▶ [TASK TO CARRY OUT]: Omit every picture while you reproduce the entries that follow word for word.

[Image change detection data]
::::::

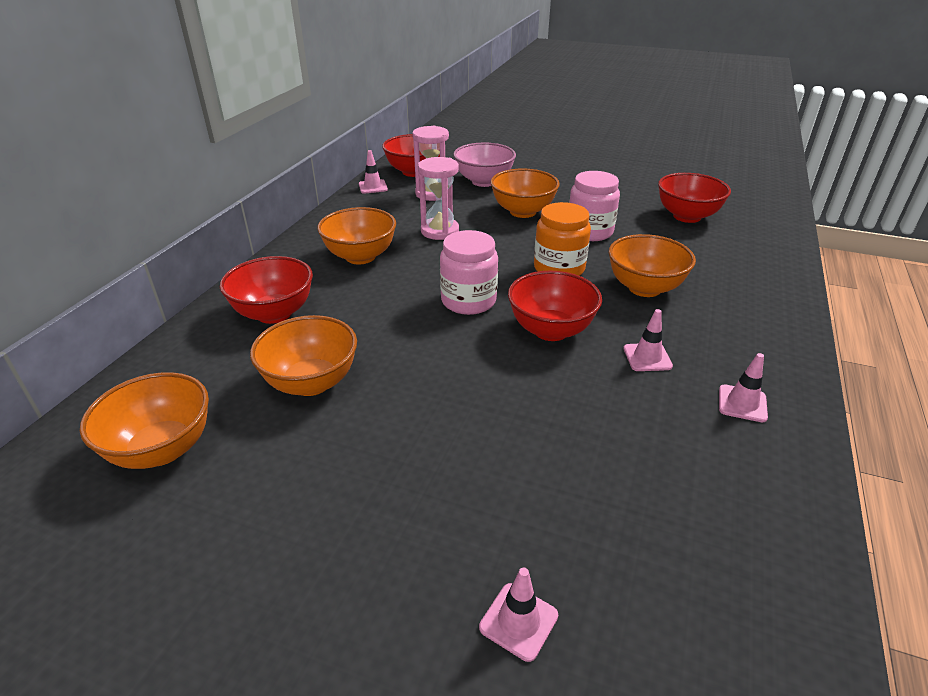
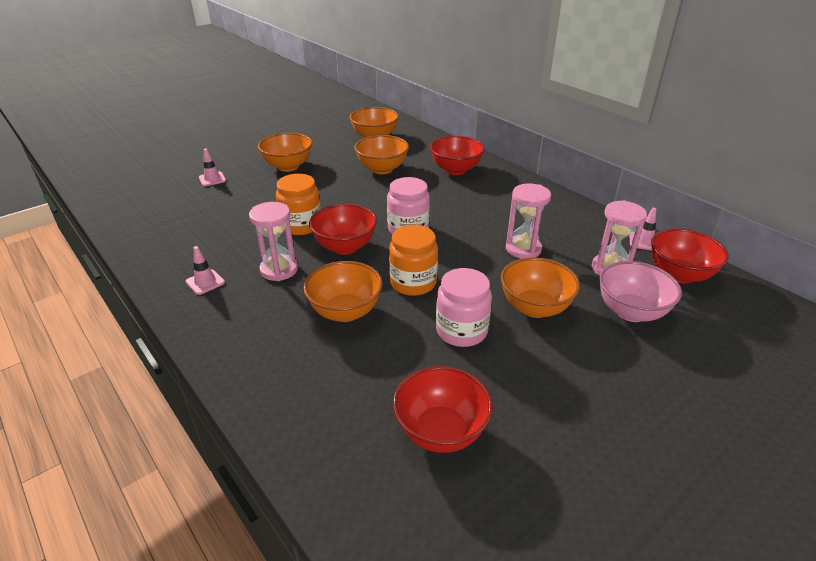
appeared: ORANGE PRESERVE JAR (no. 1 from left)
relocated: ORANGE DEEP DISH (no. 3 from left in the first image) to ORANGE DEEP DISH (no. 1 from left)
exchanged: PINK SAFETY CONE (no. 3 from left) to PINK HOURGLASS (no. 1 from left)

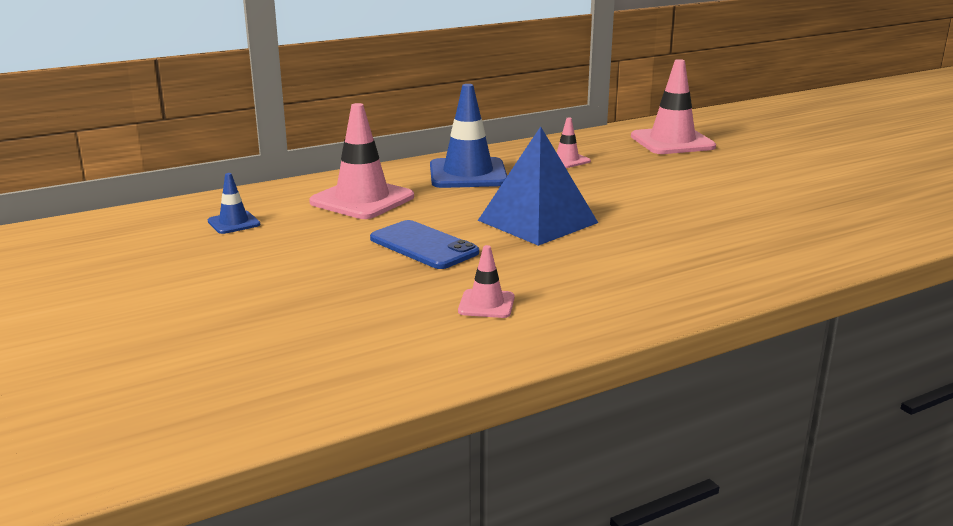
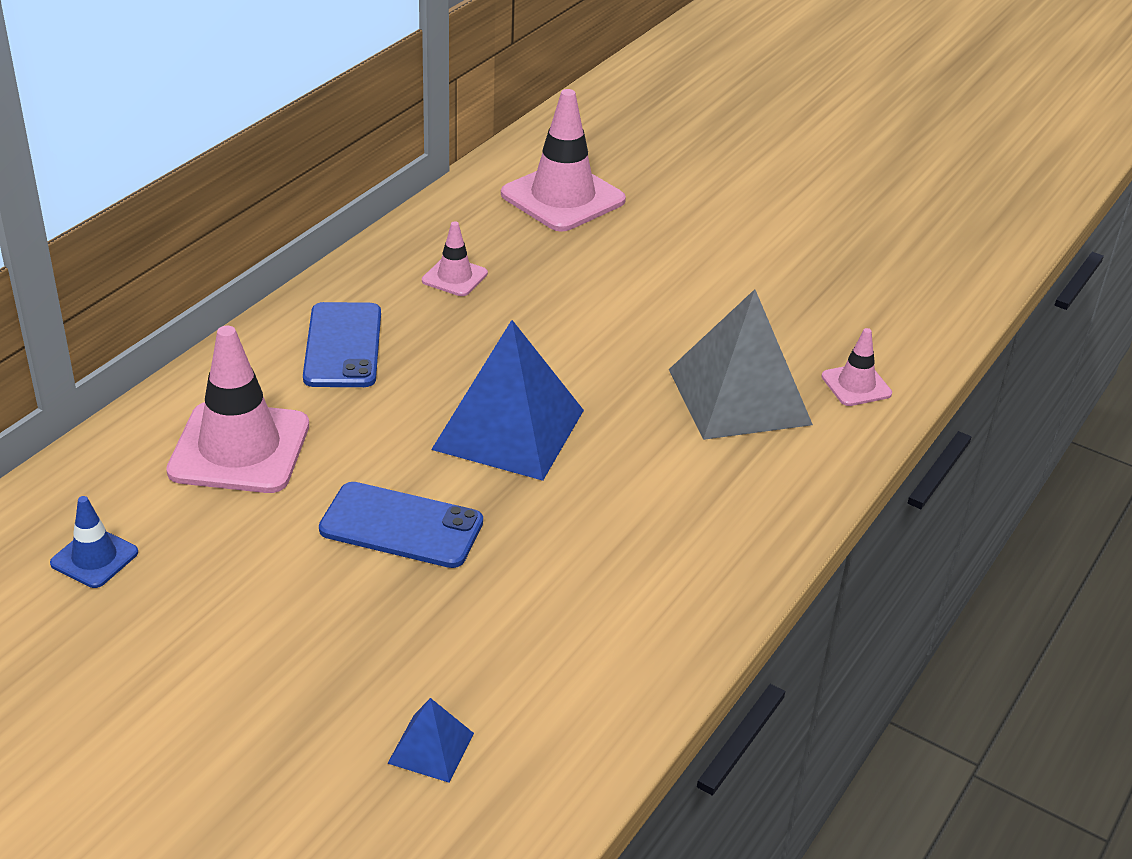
appeared: BLUE SOLID PYRAMID (no. 1 from left); GREY SOLID PYRAMID
relocated: PINK SAFETY CONE (no. 2 from left in the first image) to PINK SAFETY CONE (no. 4 from left)
exchanged: BLUE SAFETY CONE (no. 2 from left) to BLUE SMARTPHONE (no. 1 from left)

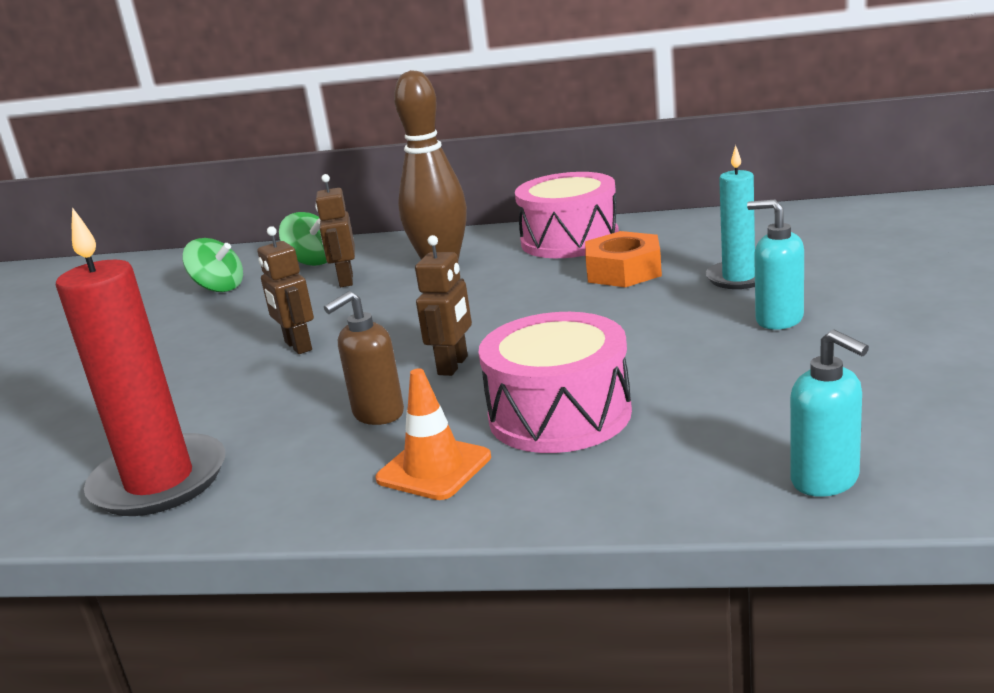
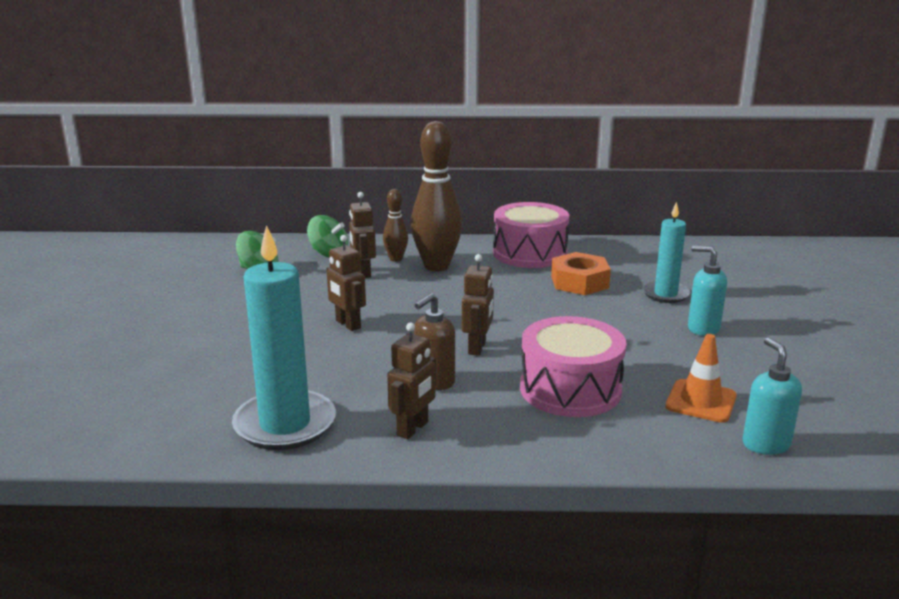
appeared: RUSSET BOWLING PIN (no. 1 from left); RUSSET TOY ROBOT (no. 3 from left)
relocated: ORANGE SAFETY CONE
colour: CRIMSON WAX CANDLE to TURQUOISE WAX CANDLE (no. 1 from left)
spun: TURQUOISE SOAP PUMP (no. 2 from left) 150 degrees counterclockwise

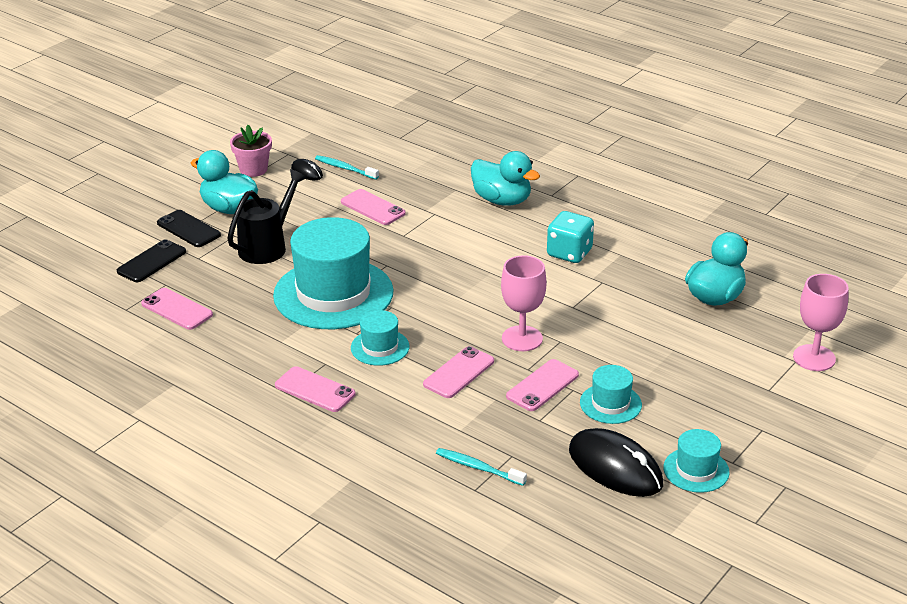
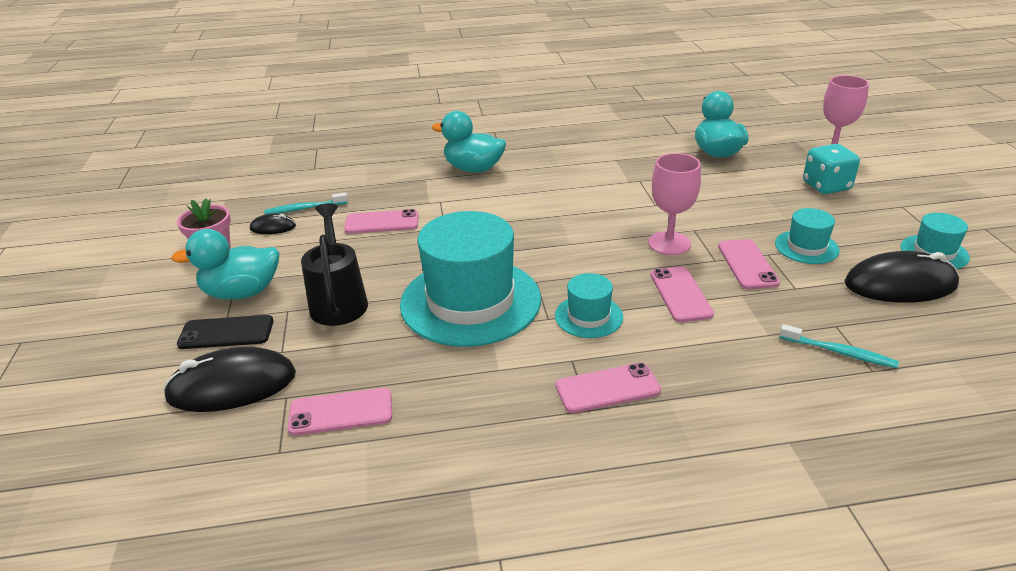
relocated: TURQUOISE GAME DIE
exchanged: EBONY SMARTPHONE (no. 1 from left) to EBONY MOUSE (no. 1 from left)
spun: TURQUOISE DENTAL BRUSH (no. 2 from left) 135 degrees counterclockwise; TURQUOISE DUCK (no. 2 from left) 150 degrees counterclockwise

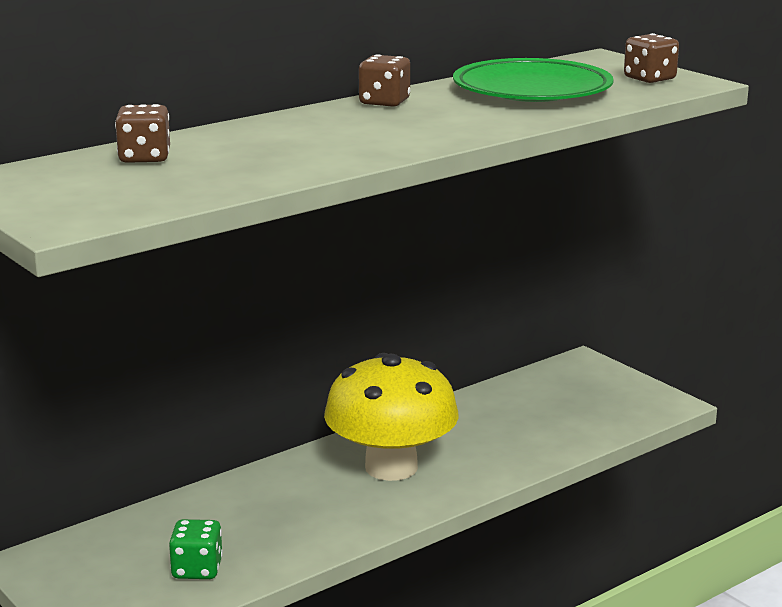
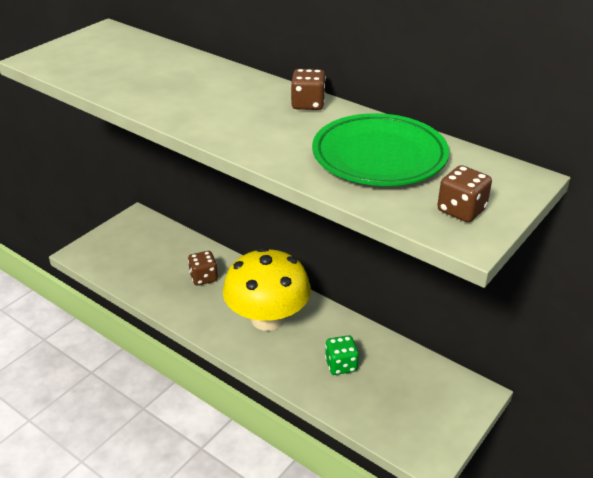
relocated: RUSSET GAME DIE (no. 1 from left); GREEN GAME DIE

::::::

▶ [SOLVED PROBLEM]:
appeared: ORANGE PRESERVE JAR (no. 1 from left)
relocated: ORANGE DEEP DISH (no. 3 from left in the first image) to ORANGE DEEP DISH (no. 1 from left)
exchanged: PINK SAFETY CONE (no. 3 from left) to PINK HOURGLASS (no. 1 from left)

appeared: BLUE SOLID PYRAMID (no. 1 from left); GREY SOLID PYRAMID
relocated: PINK SAFETY CONE (no. 2 from left in the first image) to PINK SAFETY CONE (no. 4 from left)
exchanged: BLUE SAFETY CONE (no. 2 from left) to BLUE SMARTPHONE (no. 1 from left)

appeared: RUSSET BOWLING PIN (no. 1 from left); RUSSET TOY ROBOT (no. 3 from left)
relocated: ORANGE SAFETY CONE
colour: CRIMSON WAX CANDLE to TURQUOISE WAX CANDLE (no. 1 from left)
spun: TURQUOISE SOAP PUMP (no. 2 from left) 150 degrees counterclockwise

relocated: TURQUOISE GAME DIE
exchanged: EBONY SMARTPHONE (no. 1 from left) to EBONY MOUSE (no. 1 from left)
spun: TURQUOISE DENTAL BRUSH (no. 2 from left) 135 degrees counterclockwise; TURQUOISE DUCK (no. 2 from left) 150 degrees counterclockwise

relocated: RUSSET GAME DIE (no. 1 from left); GREEN GAME DIE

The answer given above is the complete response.